> [What the exercise asks]
Pull out every line of the records below that contains the string "markup", and copy each of those lines in full.

> [Given records]
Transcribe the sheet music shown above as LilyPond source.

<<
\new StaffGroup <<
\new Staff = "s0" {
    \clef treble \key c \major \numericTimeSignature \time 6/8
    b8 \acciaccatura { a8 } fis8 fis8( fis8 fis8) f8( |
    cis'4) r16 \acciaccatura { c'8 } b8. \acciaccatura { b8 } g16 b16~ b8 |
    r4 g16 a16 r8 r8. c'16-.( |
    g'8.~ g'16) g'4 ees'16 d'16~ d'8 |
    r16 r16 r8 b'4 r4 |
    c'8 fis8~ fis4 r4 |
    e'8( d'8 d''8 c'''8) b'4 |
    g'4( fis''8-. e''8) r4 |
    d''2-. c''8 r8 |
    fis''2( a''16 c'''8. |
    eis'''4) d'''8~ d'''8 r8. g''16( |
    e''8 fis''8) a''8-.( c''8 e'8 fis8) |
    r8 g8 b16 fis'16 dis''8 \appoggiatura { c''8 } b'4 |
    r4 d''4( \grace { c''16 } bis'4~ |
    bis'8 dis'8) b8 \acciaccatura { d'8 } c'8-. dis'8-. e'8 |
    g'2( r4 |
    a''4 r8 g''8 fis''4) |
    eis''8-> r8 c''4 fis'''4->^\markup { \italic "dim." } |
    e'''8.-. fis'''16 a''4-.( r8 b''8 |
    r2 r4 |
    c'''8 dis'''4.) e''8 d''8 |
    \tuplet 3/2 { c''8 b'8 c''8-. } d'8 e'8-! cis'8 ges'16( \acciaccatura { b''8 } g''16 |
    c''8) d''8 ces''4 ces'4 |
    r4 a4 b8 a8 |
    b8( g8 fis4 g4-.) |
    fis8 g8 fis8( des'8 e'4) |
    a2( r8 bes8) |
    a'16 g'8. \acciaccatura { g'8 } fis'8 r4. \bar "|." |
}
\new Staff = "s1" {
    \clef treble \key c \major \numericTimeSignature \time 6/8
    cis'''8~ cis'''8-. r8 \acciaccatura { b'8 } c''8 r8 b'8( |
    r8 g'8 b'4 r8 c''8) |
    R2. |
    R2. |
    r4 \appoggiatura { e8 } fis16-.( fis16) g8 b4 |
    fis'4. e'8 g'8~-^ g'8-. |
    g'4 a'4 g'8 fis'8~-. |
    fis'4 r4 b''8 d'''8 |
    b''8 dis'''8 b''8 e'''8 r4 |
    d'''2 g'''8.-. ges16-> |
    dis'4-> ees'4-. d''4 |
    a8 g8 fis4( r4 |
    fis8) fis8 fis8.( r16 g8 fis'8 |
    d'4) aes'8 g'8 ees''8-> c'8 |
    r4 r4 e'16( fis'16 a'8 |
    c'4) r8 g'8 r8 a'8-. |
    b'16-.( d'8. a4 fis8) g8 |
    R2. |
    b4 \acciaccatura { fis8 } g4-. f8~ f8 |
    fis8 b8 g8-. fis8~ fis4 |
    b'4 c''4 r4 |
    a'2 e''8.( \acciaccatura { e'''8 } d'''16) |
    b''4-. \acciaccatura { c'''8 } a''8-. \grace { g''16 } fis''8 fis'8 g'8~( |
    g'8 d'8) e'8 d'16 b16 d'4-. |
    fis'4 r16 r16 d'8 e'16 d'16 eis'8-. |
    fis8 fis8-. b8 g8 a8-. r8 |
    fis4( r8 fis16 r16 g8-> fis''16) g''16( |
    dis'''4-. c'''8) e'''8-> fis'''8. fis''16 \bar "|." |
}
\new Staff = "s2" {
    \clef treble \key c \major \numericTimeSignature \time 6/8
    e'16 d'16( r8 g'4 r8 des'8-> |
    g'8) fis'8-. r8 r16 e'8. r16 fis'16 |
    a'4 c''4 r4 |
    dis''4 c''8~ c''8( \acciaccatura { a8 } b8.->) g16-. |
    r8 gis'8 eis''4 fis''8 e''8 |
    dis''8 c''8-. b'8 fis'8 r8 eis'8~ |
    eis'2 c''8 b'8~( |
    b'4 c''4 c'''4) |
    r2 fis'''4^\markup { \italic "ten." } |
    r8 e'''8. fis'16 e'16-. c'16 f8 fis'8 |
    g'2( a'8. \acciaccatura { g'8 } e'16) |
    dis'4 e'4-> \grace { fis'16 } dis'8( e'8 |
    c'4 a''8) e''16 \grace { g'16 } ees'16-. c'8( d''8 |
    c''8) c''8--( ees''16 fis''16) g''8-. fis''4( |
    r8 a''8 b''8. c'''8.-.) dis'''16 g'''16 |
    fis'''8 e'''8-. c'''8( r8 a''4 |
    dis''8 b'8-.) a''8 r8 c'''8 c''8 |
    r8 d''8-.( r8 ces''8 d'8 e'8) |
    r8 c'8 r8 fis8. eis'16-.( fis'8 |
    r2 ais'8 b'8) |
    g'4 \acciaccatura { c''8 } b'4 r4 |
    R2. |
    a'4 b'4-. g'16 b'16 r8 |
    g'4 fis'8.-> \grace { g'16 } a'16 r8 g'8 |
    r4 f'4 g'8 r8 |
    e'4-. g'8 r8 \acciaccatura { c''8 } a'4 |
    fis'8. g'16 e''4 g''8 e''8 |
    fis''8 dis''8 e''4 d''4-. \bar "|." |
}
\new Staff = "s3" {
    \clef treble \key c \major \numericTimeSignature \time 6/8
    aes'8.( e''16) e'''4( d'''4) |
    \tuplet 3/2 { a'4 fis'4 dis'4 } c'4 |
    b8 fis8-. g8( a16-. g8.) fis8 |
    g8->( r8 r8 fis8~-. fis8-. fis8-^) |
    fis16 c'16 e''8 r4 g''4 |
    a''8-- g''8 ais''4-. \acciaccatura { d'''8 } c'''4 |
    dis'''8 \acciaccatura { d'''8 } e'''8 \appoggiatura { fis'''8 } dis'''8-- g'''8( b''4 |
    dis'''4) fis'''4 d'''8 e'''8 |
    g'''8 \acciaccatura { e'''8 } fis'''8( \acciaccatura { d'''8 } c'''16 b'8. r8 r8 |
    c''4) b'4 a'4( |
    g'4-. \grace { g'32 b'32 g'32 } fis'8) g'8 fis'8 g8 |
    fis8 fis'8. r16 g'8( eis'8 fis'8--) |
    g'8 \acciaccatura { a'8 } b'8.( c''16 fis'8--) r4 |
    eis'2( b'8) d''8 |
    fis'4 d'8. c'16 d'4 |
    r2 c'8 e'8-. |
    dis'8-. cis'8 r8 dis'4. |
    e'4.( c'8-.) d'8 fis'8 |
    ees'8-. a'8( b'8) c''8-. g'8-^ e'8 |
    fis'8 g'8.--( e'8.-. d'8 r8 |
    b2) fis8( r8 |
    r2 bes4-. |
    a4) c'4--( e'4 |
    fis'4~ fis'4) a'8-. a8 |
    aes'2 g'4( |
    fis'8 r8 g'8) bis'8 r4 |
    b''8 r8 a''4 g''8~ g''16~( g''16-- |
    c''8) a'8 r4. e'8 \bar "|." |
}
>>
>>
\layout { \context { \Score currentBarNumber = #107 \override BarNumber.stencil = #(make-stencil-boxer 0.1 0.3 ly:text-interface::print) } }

> [The answer]
    eis''8-> r8 c''4 fis'''4->^\markup { \italic "dim." } |
    r2 fis'''4^\markup { \italic "ten." } |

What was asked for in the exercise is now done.